▶ Requirement: Return the following from the records below: each line, word for word, starting with the line that contains "grey tree: 2 -> 0" and going on through the line that contains "green light bulb: 2 -> 0", with nothing outside that range.

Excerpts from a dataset
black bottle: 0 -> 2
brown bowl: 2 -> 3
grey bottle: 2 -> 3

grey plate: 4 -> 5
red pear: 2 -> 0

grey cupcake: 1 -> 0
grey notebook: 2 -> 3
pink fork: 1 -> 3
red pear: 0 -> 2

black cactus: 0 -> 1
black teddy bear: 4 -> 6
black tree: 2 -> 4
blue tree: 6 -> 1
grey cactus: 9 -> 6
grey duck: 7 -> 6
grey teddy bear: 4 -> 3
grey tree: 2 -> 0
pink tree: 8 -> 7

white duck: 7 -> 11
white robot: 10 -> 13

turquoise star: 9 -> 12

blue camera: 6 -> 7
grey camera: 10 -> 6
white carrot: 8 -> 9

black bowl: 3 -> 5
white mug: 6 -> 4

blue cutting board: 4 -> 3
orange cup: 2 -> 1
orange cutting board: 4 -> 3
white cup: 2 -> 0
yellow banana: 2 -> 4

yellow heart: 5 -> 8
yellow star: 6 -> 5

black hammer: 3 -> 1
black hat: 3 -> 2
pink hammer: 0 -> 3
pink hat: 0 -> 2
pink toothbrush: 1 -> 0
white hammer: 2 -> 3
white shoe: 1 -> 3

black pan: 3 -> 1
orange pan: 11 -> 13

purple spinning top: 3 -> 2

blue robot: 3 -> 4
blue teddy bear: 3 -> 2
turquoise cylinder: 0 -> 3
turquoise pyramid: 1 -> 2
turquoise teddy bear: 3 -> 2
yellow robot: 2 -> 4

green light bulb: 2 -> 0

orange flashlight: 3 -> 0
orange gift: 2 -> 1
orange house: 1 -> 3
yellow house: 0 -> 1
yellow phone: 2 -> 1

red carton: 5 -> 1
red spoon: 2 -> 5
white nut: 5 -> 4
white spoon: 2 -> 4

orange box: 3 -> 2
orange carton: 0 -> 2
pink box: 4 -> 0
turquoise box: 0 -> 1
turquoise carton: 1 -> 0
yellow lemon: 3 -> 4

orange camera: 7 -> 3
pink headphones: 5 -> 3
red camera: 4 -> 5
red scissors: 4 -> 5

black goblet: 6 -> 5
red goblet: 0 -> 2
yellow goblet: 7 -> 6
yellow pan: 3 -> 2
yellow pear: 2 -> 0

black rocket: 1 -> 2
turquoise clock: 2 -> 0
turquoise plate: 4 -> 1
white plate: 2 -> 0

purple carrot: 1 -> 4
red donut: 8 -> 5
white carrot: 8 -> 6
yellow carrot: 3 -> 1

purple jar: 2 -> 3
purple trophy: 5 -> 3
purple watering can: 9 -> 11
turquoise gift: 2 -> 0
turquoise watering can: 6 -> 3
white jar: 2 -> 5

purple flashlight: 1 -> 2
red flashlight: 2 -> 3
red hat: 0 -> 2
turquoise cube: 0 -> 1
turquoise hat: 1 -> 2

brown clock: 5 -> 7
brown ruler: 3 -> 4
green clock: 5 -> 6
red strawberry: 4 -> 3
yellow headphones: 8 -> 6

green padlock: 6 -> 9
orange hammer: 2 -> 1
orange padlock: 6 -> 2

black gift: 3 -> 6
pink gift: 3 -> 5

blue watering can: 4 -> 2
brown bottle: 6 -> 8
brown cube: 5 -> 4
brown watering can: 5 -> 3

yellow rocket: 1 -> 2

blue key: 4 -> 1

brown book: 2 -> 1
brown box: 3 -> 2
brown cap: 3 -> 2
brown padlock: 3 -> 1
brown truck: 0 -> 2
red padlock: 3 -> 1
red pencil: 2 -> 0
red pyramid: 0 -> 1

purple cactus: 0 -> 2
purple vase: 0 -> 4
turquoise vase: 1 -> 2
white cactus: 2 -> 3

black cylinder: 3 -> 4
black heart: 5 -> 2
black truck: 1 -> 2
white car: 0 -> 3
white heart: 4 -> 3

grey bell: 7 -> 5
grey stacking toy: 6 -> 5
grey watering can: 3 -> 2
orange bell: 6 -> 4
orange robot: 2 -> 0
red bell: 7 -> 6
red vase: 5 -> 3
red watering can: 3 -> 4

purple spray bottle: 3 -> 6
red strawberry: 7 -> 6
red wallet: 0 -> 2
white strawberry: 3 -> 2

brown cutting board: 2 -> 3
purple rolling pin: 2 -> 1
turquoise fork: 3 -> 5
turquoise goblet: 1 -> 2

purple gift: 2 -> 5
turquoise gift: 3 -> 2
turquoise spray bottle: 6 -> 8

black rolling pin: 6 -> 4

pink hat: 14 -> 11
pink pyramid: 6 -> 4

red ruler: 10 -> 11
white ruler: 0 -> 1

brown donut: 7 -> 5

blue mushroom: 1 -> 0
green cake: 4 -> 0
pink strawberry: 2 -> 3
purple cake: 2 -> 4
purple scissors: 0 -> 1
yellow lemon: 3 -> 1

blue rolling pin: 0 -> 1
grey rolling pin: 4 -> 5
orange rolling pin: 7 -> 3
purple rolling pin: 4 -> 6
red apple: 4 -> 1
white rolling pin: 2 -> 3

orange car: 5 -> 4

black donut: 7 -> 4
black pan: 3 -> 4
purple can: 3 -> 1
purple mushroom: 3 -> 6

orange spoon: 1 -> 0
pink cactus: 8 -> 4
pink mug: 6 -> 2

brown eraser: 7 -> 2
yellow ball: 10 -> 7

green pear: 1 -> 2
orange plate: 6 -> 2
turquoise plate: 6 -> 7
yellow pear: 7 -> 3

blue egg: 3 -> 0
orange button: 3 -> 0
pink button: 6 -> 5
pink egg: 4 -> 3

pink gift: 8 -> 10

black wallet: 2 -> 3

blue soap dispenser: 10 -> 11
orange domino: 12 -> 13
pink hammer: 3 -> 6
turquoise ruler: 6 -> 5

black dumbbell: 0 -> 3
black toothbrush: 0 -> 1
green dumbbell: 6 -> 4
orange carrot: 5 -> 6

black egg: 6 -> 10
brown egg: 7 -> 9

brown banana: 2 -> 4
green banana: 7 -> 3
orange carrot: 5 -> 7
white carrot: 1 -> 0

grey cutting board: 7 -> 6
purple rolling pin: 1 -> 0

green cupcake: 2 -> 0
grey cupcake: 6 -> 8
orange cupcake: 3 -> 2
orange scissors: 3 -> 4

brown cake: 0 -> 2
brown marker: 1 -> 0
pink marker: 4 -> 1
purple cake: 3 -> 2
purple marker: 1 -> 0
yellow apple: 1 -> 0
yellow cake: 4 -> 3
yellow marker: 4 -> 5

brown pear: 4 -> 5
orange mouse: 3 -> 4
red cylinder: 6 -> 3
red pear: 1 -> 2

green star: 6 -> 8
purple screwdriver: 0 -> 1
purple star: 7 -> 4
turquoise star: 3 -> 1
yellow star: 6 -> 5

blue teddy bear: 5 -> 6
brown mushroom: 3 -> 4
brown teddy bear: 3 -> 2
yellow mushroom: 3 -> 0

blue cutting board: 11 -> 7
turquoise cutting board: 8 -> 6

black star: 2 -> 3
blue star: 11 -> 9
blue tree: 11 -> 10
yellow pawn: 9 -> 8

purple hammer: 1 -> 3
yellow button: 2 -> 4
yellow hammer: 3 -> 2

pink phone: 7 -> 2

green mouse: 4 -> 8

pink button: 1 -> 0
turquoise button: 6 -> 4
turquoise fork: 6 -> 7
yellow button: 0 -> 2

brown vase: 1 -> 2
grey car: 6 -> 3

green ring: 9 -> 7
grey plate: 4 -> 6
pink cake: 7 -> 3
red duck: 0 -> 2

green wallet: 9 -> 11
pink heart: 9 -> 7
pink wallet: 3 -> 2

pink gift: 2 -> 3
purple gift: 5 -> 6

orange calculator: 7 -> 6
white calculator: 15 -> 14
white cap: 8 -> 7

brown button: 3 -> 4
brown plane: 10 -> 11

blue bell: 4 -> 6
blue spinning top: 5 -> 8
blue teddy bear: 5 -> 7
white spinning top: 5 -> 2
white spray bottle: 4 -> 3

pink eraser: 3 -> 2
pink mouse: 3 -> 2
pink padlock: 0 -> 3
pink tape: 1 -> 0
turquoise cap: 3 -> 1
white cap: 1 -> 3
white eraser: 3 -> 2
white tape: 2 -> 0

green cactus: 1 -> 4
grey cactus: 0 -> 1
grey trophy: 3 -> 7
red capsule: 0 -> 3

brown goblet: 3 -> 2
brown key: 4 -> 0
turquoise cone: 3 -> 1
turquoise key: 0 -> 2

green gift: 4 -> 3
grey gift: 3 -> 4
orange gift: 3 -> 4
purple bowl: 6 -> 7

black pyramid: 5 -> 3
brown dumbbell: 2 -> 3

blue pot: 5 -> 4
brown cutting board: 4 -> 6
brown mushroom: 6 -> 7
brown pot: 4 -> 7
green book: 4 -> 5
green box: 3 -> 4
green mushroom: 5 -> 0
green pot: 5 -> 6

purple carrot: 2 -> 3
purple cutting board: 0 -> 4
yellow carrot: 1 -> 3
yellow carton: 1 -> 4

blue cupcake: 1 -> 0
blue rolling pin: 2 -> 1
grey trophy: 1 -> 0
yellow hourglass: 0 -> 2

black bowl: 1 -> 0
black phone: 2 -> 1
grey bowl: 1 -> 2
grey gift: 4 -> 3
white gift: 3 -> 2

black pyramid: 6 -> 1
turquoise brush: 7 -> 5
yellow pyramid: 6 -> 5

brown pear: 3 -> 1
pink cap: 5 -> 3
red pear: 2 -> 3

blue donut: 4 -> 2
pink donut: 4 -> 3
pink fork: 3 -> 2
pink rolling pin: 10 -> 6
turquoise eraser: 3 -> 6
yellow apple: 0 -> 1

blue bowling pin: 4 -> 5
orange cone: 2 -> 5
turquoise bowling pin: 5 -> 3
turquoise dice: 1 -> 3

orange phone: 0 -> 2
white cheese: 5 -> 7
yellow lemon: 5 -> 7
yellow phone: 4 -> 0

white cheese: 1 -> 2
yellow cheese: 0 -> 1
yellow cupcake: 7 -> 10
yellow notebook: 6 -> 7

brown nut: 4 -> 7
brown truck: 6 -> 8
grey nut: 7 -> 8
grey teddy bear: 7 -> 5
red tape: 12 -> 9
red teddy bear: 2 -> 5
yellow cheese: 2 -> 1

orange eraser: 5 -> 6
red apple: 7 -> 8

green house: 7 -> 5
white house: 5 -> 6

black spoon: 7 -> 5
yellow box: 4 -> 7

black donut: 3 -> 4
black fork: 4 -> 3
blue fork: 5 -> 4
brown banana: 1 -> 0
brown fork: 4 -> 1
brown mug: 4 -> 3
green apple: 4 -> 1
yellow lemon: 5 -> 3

▶ Answer section:
grey tree: 2 -> 0
pink tree: 8 -> 7

white duck: 7 -> 11
white robot: 10 -> 13

turquoise star: 9 -> 12

blue camera: 6 -> 7
grey camera: 10 -> 6
white carrot: 8 -> 9

black bowl: 3 -> 5
white mug: 6 -> 4

blue cutting board: 4 -> 3
orange cup: 2 -> 1
orange cutting board: 4 -> 3
white cup: 2 -> 0
yellow banana: 2 -> 4

yellow heart: 5 -> 8
yellow star: 6 -> 5

black hammer: 3 -> 1
black hat: 3 -> 2
pink hammer: 0 -> 3
pink hat: 0 -> 2
pink toothbrush: 1 -> 0
white hammer: 2 -> 3
white shoe: 1 -> 3

black pan: 3 -> 1
orange pan: 11 -> 13

purple spinning top: 3 -> 2

blue robot: 3 -> 4
blue teddy bear: 3 -> 2
turquoise cylinder: 0 -> 3
turquoise pyramid: 1 -> 2
turquoise teddy bear: 3 -> 2
yellow robot: 2 -> 4

green light bulb: 2 -> 0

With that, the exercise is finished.